EXERCISE DIRECTIONS:
In the material below, find the line with "The camera went 125" and the line with "Someone carried the lampe", then output those two lines and every line between them, exactly.

SUPPLIED RECORDS:
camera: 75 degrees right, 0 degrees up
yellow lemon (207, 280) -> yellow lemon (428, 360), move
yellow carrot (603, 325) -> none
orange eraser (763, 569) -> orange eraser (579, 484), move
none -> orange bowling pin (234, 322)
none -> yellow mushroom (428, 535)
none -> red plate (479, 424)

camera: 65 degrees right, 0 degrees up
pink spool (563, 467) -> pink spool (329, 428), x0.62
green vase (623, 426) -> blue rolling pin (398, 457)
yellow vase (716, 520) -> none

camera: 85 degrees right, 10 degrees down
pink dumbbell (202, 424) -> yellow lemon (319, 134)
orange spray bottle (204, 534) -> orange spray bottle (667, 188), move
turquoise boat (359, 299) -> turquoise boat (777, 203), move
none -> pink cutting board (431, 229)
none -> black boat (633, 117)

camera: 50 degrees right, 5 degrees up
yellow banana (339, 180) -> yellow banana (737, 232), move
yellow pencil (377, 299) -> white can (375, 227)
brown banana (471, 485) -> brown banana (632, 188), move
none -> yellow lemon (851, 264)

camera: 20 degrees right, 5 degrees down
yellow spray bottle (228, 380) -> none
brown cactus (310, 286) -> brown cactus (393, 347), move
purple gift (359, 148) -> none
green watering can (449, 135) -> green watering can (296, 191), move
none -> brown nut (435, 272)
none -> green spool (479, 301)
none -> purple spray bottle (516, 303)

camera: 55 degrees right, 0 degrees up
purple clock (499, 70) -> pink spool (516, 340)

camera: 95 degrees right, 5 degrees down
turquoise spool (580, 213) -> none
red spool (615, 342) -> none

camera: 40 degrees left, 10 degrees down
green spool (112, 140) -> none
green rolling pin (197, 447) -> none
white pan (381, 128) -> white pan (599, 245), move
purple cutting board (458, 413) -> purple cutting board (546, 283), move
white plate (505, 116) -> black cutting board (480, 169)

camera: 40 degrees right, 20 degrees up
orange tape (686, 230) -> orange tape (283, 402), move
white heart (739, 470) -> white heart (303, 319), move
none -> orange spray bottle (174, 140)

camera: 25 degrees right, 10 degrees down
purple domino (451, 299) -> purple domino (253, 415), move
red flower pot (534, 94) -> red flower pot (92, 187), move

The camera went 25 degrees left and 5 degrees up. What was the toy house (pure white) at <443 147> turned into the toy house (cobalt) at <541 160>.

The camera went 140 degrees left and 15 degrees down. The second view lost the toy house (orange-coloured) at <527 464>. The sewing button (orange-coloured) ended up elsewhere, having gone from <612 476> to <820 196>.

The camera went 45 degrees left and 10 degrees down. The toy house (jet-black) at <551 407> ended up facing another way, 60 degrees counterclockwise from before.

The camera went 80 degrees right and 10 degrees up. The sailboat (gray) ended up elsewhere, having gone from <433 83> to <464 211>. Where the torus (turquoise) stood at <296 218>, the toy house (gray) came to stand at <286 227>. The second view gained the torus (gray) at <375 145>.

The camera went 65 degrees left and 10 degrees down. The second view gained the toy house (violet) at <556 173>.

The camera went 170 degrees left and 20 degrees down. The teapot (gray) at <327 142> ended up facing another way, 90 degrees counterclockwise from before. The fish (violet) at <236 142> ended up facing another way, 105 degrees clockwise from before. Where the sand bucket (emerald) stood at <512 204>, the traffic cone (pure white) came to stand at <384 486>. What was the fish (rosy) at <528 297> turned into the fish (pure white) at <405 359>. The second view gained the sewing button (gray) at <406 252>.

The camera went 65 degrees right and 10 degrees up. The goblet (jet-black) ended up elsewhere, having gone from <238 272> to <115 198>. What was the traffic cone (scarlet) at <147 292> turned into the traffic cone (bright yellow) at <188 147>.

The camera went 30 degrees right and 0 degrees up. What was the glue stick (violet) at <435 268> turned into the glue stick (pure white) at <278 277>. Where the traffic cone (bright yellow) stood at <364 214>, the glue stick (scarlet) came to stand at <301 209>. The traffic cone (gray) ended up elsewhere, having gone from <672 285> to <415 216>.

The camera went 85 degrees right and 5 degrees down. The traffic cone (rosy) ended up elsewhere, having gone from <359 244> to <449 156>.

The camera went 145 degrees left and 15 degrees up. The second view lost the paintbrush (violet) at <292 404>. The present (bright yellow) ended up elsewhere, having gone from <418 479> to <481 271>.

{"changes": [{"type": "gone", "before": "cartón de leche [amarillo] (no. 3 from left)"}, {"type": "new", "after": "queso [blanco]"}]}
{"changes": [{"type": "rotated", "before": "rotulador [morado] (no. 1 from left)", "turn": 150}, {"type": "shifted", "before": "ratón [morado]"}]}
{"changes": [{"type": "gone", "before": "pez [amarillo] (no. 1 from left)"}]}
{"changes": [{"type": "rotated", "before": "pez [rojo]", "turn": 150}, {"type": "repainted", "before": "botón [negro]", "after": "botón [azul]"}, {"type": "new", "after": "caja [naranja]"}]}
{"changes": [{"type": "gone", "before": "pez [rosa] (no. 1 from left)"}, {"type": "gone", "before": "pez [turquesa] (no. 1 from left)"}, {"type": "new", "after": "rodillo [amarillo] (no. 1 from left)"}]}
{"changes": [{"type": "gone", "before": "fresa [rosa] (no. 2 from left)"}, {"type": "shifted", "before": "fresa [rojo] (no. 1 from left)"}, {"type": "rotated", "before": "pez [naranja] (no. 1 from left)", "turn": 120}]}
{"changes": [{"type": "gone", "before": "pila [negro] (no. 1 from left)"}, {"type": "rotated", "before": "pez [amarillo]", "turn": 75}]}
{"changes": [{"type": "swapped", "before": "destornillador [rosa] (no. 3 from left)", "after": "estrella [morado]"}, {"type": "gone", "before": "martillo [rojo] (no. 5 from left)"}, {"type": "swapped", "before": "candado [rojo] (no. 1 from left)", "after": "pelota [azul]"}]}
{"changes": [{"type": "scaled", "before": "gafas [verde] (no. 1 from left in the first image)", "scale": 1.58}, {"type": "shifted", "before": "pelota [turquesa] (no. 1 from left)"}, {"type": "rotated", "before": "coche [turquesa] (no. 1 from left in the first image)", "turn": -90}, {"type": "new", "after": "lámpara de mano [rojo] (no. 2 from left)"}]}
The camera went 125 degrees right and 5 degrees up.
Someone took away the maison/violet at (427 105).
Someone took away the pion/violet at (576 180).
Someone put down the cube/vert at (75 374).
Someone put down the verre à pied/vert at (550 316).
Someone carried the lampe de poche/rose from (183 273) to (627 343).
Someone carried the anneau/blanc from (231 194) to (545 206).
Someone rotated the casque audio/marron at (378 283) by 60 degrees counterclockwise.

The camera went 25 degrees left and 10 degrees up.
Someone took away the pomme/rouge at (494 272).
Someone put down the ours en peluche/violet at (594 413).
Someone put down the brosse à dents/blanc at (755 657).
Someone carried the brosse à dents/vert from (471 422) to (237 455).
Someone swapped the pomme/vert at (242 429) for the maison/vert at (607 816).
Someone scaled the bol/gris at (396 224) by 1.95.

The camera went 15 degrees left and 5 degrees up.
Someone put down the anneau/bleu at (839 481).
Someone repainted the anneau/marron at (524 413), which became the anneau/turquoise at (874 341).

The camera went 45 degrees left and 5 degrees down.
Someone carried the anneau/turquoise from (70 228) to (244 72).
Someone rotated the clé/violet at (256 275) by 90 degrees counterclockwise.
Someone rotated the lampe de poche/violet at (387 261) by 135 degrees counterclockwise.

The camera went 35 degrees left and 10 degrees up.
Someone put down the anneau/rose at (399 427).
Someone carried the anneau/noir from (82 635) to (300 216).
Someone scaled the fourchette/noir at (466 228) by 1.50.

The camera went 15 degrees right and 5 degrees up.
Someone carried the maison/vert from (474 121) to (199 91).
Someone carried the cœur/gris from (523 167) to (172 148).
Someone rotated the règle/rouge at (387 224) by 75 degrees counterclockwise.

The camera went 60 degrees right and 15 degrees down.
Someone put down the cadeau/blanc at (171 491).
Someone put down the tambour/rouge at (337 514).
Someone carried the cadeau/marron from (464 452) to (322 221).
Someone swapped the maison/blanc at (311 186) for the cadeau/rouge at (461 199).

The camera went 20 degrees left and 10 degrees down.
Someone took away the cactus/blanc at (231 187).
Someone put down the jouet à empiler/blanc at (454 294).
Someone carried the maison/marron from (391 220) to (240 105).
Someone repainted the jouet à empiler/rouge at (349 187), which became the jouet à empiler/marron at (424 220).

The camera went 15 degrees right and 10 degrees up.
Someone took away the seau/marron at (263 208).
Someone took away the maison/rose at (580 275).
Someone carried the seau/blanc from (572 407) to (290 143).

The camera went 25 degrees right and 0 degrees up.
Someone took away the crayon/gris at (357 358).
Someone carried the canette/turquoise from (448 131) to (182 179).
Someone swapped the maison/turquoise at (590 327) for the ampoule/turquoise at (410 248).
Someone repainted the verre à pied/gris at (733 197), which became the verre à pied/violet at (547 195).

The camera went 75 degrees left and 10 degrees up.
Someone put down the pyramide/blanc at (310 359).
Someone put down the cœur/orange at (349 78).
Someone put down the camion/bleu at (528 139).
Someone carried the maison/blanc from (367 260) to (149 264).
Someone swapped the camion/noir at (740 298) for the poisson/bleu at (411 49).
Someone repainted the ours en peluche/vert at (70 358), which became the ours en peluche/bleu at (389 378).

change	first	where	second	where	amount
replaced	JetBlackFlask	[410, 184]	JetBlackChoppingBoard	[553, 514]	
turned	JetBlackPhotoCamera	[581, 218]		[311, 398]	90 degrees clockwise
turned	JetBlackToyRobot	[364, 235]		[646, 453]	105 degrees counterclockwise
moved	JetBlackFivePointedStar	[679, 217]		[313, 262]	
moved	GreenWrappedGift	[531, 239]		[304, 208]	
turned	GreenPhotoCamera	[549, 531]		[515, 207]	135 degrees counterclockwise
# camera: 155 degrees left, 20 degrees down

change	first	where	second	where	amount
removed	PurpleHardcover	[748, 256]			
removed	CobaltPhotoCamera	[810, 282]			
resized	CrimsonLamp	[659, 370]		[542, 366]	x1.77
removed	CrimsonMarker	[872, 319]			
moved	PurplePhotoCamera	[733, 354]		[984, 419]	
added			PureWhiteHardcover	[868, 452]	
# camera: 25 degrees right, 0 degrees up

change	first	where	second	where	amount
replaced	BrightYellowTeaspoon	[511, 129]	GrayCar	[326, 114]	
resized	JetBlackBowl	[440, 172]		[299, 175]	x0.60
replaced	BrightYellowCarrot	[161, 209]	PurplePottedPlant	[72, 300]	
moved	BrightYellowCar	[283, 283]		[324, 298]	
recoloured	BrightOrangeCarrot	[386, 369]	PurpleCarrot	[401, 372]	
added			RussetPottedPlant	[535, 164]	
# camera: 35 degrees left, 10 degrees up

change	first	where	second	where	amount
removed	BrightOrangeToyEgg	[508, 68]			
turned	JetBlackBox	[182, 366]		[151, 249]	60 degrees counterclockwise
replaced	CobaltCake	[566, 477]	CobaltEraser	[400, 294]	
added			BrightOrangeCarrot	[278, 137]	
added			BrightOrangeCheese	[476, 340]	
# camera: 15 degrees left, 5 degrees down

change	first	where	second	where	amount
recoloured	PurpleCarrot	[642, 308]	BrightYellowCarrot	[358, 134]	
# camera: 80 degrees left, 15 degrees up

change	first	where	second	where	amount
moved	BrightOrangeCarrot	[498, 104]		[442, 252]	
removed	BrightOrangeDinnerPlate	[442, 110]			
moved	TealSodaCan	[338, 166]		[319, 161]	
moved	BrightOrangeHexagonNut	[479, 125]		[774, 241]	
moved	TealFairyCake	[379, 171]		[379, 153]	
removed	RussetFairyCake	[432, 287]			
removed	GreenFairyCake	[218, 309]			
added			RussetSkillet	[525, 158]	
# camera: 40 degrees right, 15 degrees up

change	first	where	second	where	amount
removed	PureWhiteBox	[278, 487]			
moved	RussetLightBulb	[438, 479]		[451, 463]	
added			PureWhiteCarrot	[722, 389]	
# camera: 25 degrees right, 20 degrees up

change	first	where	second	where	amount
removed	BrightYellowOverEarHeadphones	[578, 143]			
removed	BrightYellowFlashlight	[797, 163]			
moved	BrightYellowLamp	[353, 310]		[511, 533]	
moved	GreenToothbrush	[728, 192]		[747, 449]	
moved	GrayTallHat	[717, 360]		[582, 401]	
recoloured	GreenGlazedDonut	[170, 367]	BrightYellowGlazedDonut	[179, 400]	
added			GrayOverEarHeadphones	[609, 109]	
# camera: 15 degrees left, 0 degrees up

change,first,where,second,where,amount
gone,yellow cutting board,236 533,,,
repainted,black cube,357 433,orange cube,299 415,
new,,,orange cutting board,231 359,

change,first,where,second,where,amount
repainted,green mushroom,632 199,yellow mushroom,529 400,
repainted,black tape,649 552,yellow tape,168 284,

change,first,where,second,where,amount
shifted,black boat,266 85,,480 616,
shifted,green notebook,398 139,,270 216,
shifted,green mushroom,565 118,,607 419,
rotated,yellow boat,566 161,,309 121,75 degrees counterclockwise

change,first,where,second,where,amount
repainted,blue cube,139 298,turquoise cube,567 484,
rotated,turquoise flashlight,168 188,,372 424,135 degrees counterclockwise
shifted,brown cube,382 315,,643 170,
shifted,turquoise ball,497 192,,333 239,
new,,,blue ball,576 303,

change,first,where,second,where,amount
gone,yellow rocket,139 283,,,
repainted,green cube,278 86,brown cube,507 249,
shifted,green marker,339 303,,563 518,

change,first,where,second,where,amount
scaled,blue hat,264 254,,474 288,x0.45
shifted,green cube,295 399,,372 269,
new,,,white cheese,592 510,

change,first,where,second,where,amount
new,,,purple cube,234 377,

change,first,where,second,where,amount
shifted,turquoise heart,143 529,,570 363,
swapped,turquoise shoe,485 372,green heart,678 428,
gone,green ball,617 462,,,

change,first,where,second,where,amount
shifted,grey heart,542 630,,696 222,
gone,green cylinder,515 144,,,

ANSWER SECTION:
The camera went 125 degrees right and 5 degrees up.
Someone took away the maison/violet at (427 105).
Someone took away the pion/violet at (576 180).
Someone put down the cube/vert at (75 374).
Someone put down the verre à pied/vert at (550 316).
Someone carried the lampe de poche/rose from (183 273) to (627 343).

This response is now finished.